START GIVEN RECORDS

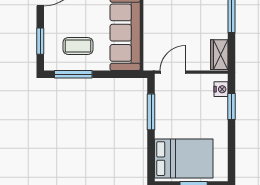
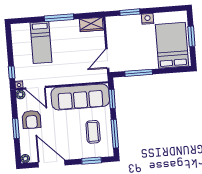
door: (173, 72) -> (107, 59), hinge flipped
window: (119, 74) -> (112, 99), added
nightstand: (221, 89) -> (148, 19), moved

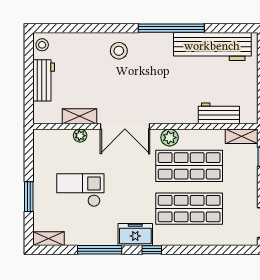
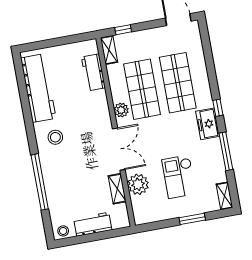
window: (171, 28) -> (40, 182), moved
stool: (119, 51) -> (55, 137), moved
plant: (80, 136) -> (138, 184), width x1.88, depth x1.88

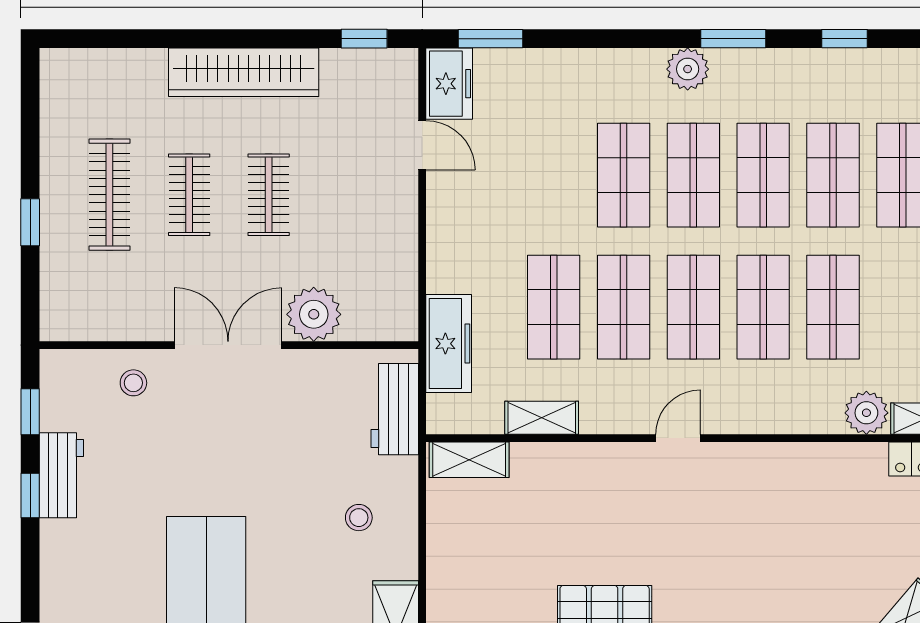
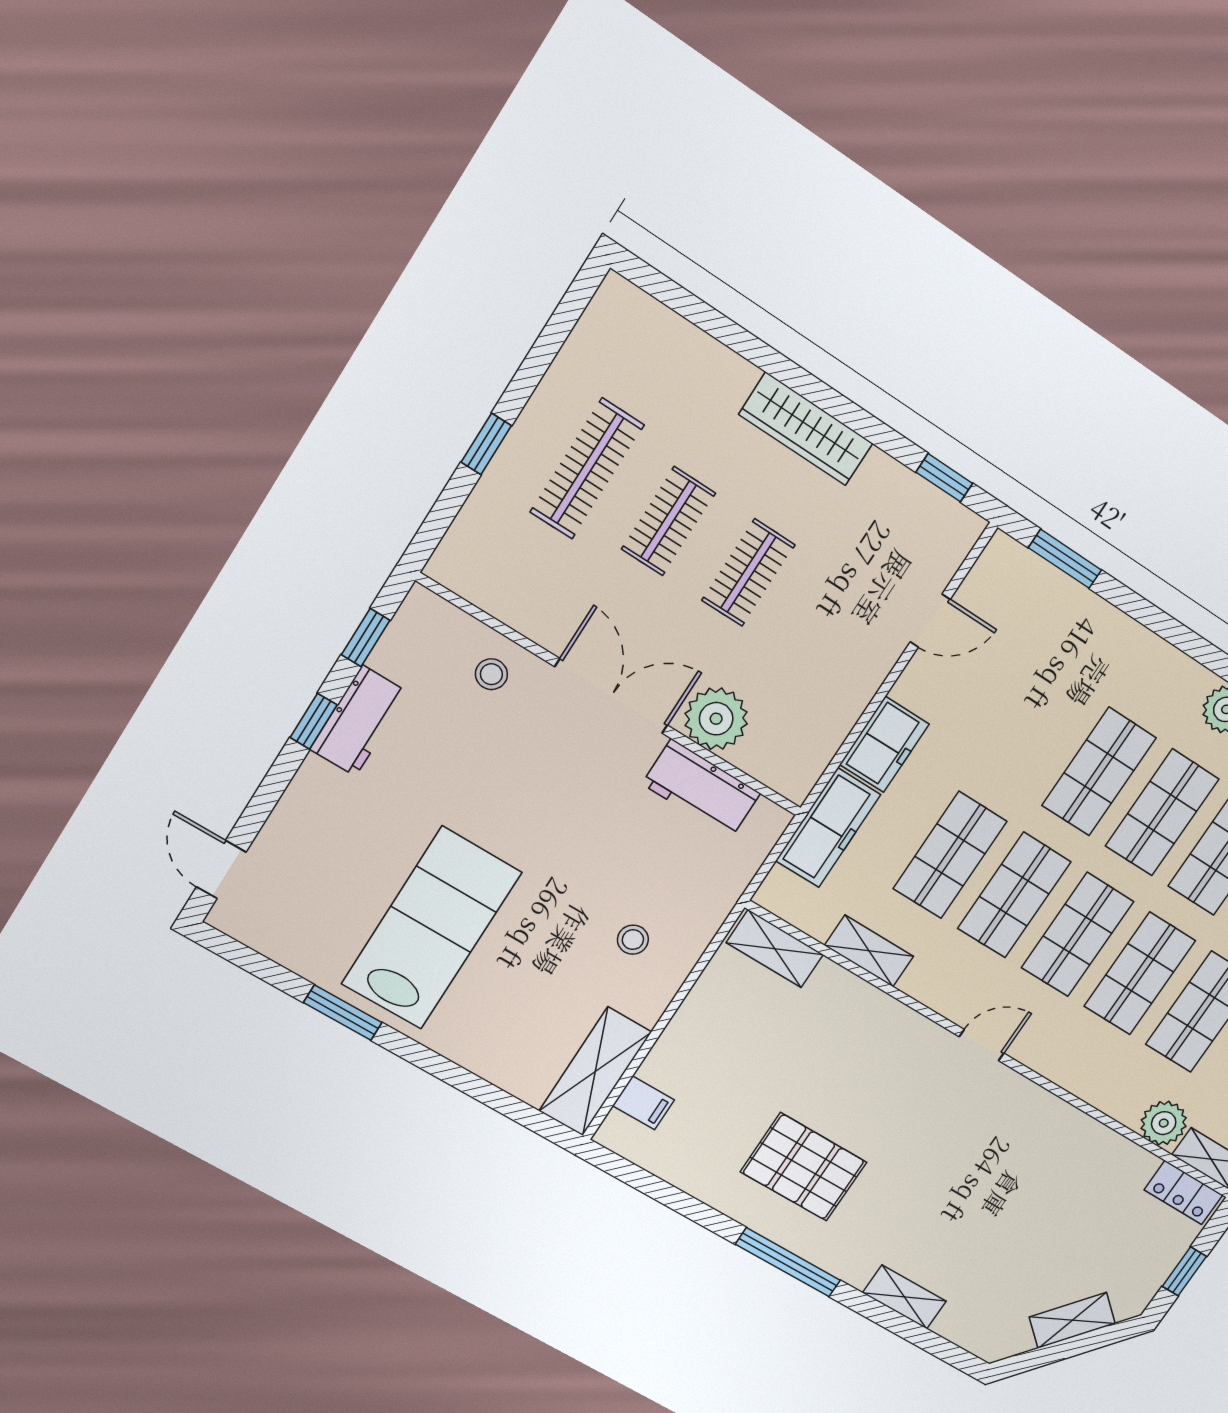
wardrobe: (244, 72) -> (806, 429), width x0.71, depth x0.85
freezer: (449, 84) -> (884, 744), moved
door: (422, 145) -> (930, 621), hinge flipped
workbench: (395, 409) -> (701, 789), moved, turned -90

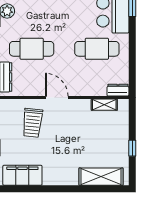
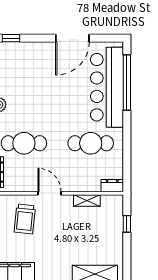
shelving: (104, 105) -> (87, 200), moved
window: (132, 148) -> (127, 224), moved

END GIVEN RECORDS

**WHAT THE TASK ASKS**
Copy each line from the data that features the string "window".

**EXERCISE RESULT**
window: (119, 74) -> (112, 99), added
window: (171, 28) -> (40, 182), moved
window: (132, 148) -> (127, 224), moved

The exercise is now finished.